BRIEF:
The required output is all lines below that contain the word "wallet".

MATERIAL PROVIDED:
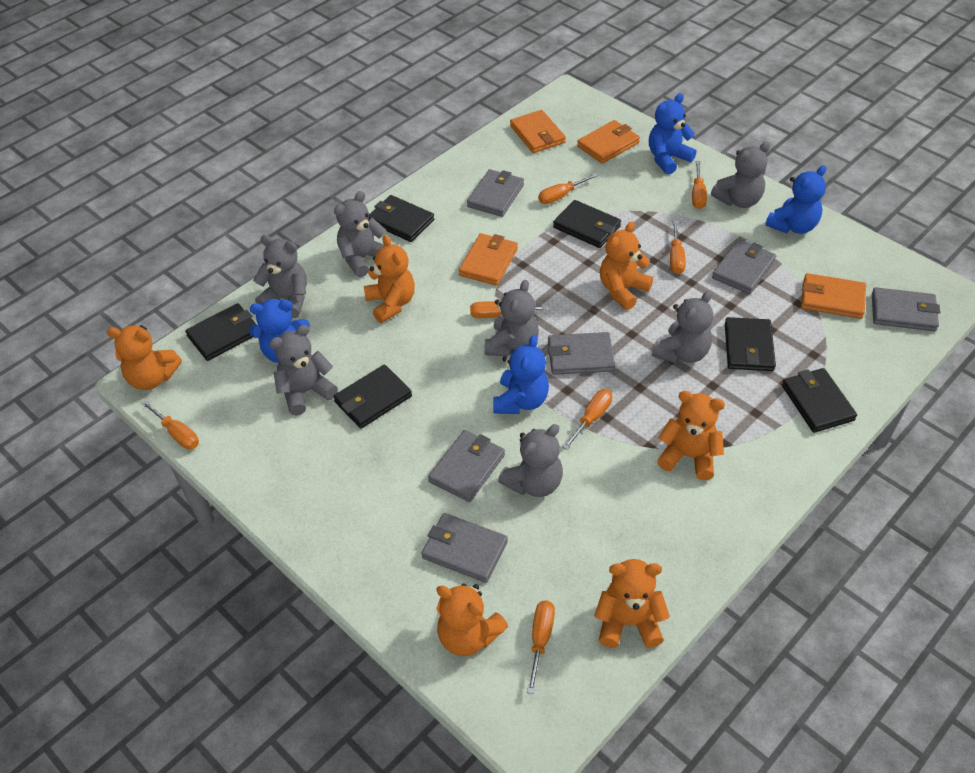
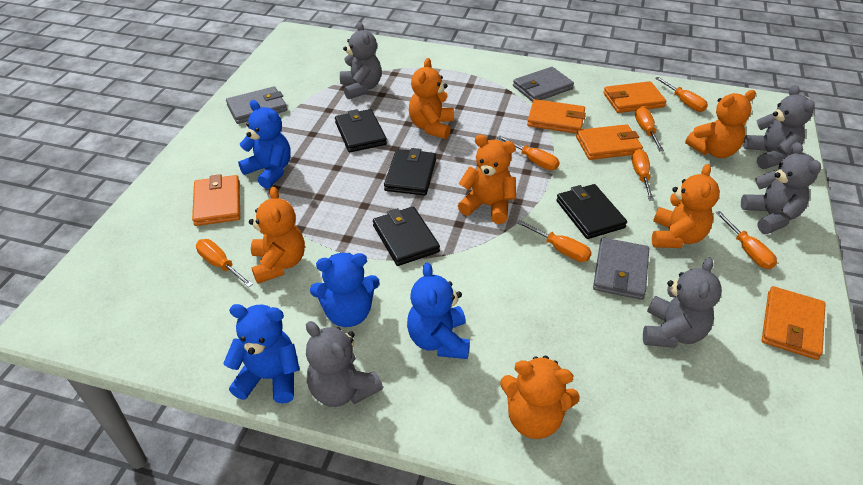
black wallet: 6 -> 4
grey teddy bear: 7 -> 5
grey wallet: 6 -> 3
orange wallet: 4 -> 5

==

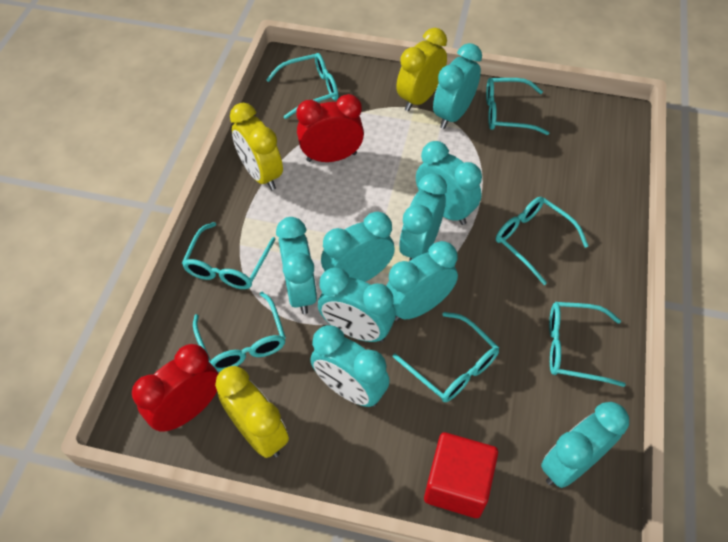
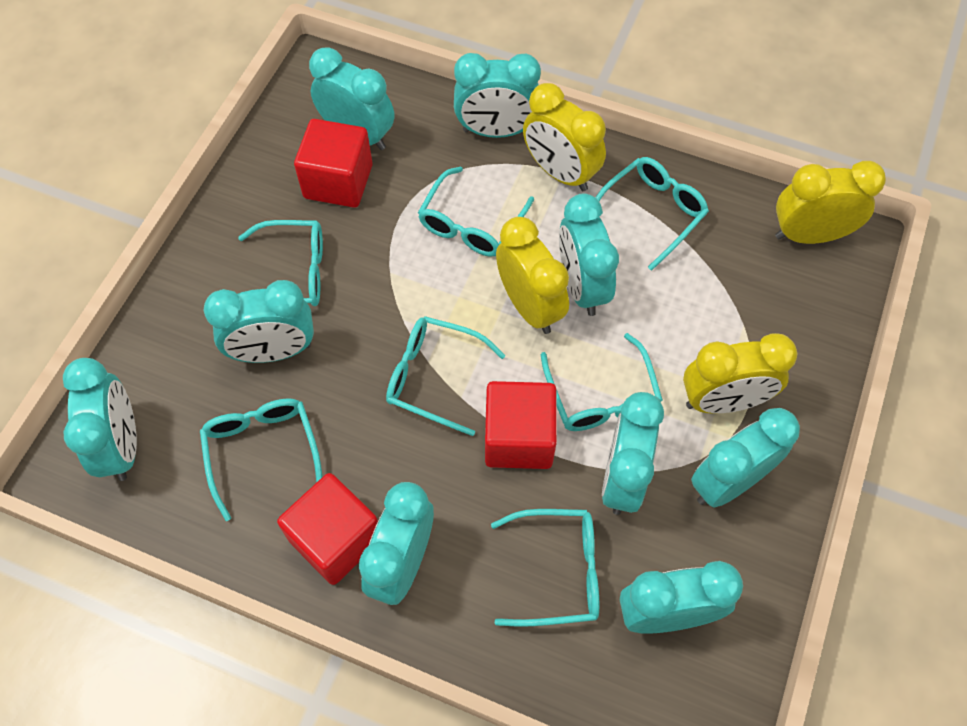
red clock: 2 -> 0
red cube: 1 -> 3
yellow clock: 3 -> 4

EXERCISE SOLUTION:
black wallet: 6 -> 4
grey wallet: 6 -> 3
orange wallet: 4 -> 5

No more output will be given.